Goal: Pull out every line of the data below that contains the word "music", and copy each one in full.

Records provided:
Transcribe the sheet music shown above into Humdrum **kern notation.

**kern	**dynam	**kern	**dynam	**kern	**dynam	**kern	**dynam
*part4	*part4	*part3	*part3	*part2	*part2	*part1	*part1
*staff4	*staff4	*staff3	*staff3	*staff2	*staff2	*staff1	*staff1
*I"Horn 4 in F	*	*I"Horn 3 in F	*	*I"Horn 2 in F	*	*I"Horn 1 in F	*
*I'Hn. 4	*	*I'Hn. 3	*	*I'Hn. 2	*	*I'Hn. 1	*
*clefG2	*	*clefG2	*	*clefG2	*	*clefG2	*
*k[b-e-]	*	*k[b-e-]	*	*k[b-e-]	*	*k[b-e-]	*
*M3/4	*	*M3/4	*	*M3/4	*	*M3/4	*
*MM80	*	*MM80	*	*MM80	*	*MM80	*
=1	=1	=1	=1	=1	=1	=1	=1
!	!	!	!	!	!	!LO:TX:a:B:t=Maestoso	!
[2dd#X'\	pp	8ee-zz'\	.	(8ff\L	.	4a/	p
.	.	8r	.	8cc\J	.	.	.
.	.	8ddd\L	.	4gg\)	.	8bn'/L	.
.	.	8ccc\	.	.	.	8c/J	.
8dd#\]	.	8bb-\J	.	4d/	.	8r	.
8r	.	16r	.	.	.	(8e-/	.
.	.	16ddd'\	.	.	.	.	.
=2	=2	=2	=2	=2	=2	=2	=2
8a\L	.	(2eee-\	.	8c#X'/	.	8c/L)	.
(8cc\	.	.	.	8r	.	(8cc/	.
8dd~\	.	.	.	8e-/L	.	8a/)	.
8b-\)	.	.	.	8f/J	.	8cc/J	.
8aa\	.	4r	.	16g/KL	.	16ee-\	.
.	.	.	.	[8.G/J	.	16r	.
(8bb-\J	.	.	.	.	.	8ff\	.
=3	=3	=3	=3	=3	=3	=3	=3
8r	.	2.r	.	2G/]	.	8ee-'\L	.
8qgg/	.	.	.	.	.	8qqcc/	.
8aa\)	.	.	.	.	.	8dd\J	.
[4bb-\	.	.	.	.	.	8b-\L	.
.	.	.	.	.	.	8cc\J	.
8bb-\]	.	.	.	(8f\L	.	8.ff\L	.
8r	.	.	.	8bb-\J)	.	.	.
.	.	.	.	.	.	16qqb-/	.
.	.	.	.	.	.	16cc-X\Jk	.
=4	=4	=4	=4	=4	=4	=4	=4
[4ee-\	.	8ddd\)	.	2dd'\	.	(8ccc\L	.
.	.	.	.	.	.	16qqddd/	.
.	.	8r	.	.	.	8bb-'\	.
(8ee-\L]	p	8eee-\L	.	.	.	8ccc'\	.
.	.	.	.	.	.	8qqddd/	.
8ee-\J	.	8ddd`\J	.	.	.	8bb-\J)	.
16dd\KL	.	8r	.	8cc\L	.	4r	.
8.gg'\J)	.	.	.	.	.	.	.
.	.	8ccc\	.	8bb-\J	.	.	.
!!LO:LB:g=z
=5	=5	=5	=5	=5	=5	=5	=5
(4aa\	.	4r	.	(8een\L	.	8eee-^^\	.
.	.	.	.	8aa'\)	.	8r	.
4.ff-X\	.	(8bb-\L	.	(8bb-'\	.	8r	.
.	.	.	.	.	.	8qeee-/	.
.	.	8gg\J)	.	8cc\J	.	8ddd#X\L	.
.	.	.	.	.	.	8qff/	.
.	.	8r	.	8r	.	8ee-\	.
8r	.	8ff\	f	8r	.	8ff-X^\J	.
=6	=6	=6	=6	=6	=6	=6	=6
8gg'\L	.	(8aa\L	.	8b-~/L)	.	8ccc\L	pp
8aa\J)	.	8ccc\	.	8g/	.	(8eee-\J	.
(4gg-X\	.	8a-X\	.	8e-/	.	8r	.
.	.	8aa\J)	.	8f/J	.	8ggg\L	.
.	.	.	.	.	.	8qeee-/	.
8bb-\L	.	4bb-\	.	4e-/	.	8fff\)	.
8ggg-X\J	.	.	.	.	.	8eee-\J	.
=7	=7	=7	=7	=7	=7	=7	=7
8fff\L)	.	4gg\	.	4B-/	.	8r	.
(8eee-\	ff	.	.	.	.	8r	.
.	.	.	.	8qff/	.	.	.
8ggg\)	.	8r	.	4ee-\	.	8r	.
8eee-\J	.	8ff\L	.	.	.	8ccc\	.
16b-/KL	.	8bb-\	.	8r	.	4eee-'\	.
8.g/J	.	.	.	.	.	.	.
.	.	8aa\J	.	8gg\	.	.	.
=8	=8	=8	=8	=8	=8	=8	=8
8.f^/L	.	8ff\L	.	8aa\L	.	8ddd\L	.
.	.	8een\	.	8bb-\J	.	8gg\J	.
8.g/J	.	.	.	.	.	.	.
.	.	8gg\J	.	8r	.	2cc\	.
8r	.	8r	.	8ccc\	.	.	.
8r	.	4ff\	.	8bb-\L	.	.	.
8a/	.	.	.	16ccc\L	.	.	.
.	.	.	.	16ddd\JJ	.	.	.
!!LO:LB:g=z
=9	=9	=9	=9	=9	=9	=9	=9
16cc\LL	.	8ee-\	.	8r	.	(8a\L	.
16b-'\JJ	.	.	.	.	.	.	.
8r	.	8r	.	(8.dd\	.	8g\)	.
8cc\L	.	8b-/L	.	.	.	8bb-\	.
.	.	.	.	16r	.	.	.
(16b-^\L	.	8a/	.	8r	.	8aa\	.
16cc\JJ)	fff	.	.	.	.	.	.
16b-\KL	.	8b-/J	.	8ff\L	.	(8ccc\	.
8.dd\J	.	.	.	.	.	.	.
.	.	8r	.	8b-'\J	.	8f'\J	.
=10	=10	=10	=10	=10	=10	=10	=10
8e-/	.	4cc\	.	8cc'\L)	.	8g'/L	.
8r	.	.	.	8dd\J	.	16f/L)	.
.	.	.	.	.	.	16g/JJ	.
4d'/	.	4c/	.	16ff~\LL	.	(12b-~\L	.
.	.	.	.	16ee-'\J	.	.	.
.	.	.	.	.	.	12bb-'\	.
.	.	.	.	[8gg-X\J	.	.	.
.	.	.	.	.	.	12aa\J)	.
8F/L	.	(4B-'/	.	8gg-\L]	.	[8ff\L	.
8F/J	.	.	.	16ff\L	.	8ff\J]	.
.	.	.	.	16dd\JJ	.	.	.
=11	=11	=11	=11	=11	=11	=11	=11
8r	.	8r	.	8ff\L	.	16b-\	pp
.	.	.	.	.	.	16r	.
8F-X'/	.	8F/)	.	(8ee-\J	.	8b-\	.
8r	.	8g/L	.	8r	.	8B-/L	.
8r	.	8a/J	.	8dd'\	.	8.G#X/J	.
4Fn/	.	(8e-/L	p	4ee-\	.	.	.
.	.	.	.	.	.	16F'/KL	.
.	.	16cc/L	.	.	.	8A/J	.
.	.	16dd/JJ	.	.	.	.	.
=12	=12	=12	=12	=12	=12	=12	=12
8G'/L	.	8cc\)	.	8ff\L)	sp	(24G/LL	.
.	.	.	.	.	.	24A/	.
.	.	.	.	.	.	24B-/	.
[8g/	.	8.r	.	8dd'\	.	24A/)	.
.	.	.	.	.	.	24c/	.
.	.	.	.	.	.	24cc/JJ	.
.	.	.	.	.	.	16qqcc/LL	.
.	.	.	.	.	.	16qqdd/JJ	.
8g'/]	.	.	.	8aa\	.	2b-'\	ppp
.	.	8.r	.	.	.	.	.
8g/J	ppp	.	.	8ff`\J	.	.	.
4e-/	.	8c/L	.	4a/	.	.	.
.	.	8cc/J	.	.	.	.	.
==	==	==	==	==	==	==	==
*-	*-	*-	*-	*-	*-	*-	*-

--

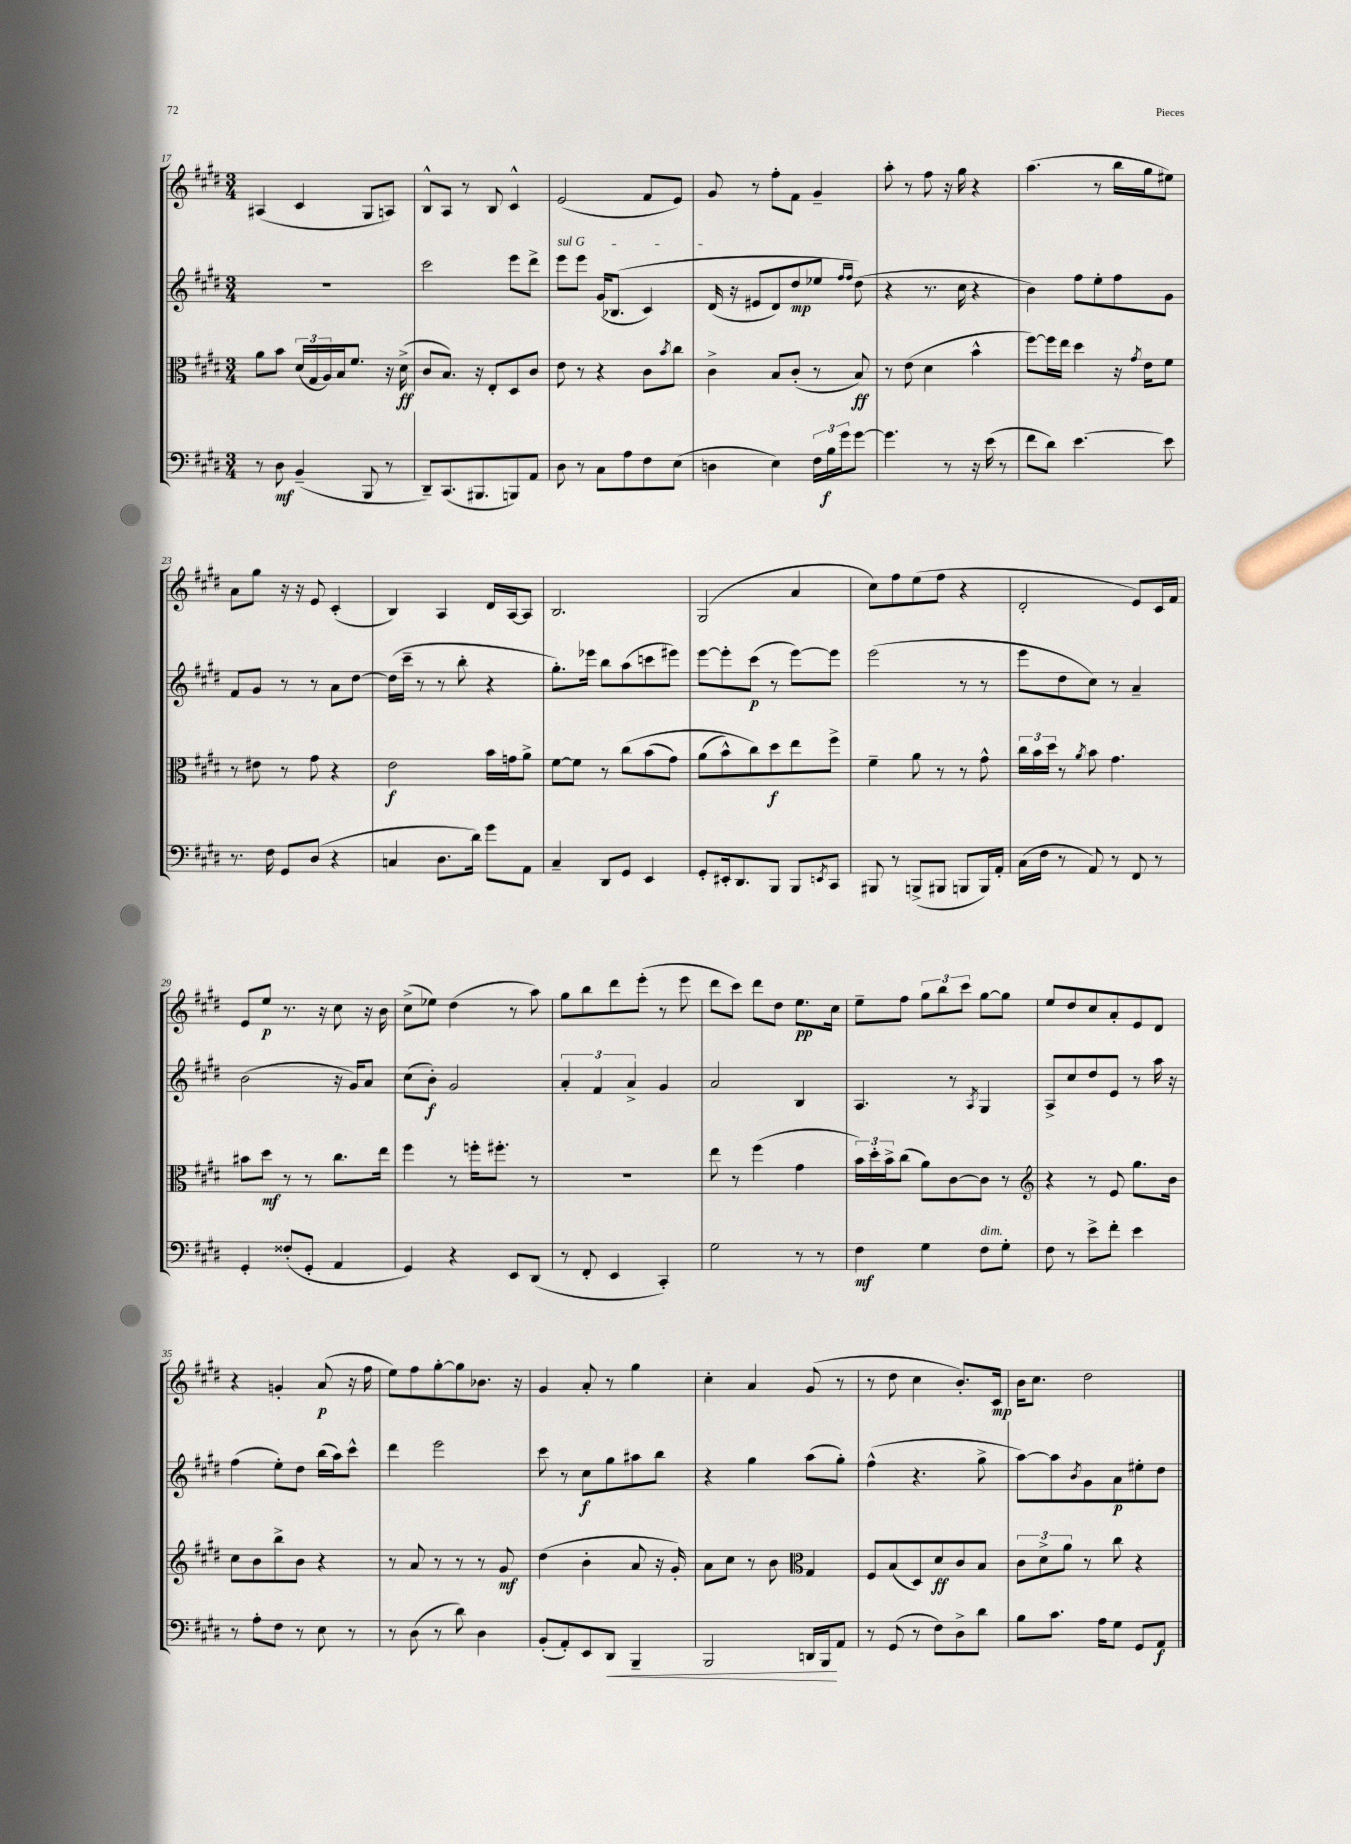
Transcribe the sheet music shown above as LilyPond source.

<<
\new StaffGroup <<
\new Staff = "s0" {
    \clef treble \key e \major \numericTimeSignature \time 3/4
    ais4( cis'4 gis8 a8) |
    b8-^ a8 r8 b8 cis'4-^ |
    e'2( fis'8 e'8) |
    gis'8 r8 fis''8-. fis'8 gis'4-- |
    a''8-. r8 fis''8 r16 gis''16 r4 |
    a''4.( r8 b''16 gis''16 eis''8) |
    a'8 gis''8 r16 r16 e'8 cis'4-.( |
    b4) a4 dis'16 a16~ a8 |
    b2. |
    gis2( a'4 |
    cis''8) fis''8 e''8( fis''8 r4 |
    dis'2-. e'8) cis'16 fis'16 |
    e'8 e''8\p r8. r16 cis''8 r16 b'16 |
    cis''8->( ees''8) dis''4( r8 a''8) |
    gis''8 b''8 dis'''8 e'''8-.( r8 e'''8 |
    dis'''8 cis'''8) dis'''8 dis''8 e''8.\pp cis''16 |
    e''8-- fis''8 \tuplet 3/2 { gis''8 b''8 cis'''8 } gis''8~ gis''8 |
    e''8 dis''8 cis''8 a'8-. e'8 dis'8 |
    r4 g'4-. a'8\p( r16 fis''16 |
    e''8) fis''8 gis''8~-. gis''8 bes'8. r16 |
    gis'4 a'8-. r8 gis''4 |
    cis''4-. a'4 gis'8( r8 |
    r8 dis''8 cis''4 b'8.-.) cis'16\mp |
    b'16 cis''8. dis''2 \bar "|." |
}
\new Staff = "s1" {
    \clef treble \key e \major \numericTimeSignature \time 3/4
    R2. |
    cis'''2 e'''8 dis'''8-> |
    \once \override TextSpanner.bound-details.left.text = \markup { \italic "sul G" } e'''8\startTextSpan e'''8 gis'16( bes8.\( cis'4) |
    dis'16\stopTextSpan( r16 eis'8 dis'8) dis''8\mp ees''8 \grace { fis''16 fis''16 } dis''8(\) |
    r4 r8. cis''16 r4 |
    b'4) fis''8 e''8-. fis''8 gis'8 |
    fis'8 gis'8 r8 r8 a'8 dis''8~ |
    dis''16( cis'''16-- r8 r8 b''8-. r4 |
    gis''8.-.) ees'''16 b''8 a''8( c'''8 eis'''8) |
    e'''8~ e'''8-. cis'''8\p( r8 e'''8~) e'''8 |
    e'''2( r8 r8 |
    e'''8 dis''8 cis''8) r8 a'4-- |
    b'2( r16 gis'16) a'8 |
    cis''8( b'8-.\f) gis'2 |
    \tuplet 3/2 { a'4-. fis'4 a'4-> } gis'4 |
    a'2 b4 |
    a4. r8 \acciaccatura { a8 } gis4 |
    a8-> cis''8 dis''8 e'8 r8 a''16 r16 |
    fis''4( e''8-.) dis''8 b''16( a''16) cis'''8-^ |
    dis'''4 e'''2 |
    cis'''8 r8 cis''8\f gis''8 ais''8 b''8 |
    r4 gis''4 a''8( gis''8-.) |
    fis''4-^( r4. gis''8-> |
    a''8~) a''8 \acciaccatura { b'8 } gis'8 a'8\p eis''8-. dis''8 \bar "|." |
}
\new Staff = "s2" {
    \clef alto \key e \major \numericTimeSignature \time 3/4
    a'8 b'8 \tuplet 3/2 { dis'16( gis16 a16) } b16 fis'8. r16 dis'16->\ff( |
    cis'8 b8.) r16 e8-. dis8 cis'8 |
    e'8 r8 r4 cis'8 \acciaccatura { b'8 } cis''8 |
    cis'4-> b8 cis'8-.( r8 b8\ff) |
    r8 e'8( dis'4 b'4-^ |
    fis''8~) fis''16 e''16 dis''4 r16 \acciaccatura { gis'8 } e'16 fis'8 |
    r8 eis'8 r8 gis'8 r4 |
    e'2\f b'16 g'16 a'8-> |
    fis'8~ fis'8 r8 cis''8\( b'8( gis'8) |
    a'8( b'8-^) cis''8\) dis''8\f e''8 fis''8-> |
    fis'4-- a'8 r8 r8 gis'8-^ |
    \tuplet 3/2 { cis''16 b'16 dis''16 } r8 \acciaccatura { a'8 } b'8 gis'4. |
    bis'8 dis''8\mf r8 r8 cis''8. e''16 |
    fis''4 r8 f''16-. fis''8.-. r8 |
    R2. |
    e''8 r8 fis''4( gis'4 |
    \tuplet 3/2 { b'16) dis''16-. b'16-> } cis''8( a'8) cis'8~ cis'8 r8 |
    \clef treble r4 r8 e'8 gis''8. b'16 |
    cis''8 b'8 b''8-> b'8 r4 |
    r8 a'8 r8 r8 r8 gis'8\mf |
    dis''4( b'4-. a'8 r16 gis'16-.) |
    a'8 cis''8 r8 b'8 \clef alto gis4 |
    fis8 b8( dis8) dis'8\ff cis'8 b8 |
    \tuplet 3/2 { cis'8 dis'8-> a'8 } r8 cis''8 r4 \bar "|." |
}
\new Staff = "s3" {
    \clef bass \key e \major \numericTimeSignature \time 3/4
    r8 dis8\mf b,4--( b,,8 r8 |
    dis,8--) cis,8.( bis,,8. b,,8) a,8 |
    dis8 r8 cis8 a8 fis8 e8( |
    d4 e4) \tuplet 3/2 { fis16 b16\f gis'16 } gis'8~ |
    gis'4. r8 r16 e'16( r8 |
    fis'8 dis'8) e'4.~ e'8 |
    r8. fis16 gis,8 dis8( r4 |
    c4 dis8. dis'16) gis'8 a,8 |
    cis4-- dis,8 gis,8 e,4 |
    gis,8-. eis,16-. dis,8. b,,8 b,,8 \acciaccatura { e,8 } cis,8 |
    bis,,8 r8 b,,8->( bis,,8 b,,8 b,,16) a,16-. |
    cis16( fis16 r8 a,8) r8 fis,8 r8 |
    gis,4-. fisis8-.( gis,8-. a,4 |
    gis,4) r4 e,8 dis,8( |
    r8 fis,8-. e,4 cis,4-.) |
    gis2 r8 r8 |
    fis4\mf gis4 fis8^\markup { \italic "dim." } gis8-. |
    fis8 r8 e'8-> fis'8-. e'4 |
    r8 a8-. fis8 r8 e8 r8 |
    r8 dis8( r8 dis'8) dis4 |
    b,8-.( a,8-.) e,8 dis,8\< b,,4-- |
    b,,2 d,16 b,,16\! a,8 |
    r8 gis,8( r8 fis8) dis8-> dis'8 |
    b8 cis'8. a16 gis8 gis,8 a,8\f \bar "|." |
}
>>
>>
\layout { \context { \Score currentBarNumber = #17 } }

Task result:
Transcribe the sheet music shown above into Humdrum **kern notation.
Transcribe the sheet music shown above as LilyPond source.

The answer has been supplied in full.